* _DATA SHOWN_:
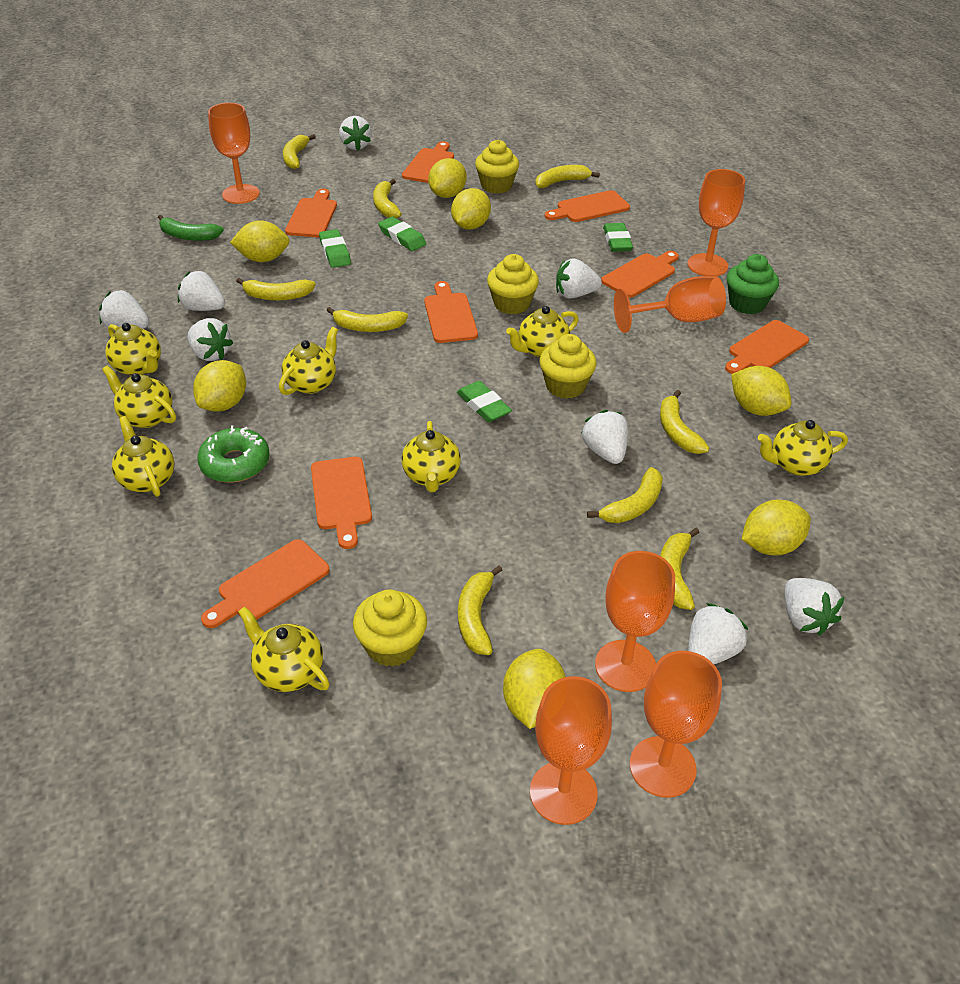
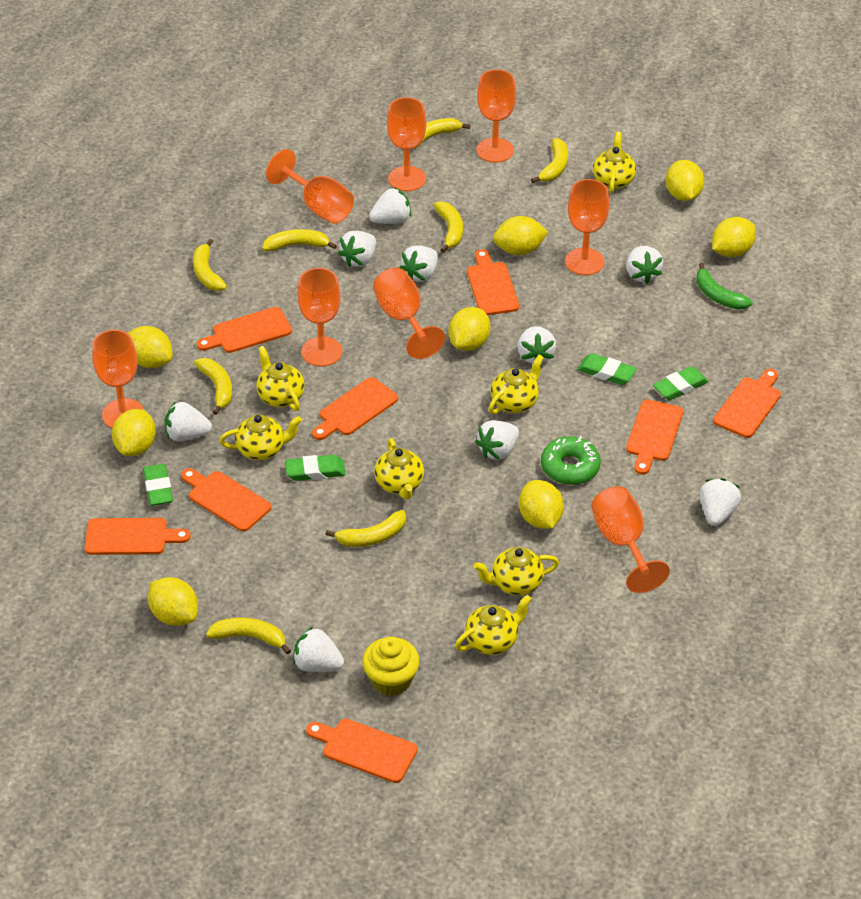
green cupcake: 1 -> 0
orange goblet: 6 -> 8
white strawberry: 8 -> 9
yellow banana: 9 -> 8
yellow cupcake: 4 -> 1
yellow lemon: 7 -> 8
yellow teapot: 8 -> 7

* _YOUR GOAL_:
Every line of the data above that includes "yellow" should be listed.

* _ANSWER_:
yellow banana: 9 -> 8
yellow cupcake: 4 -> 1
yellow lemon: 7 -> 8
yellow teapot: 8 -> 7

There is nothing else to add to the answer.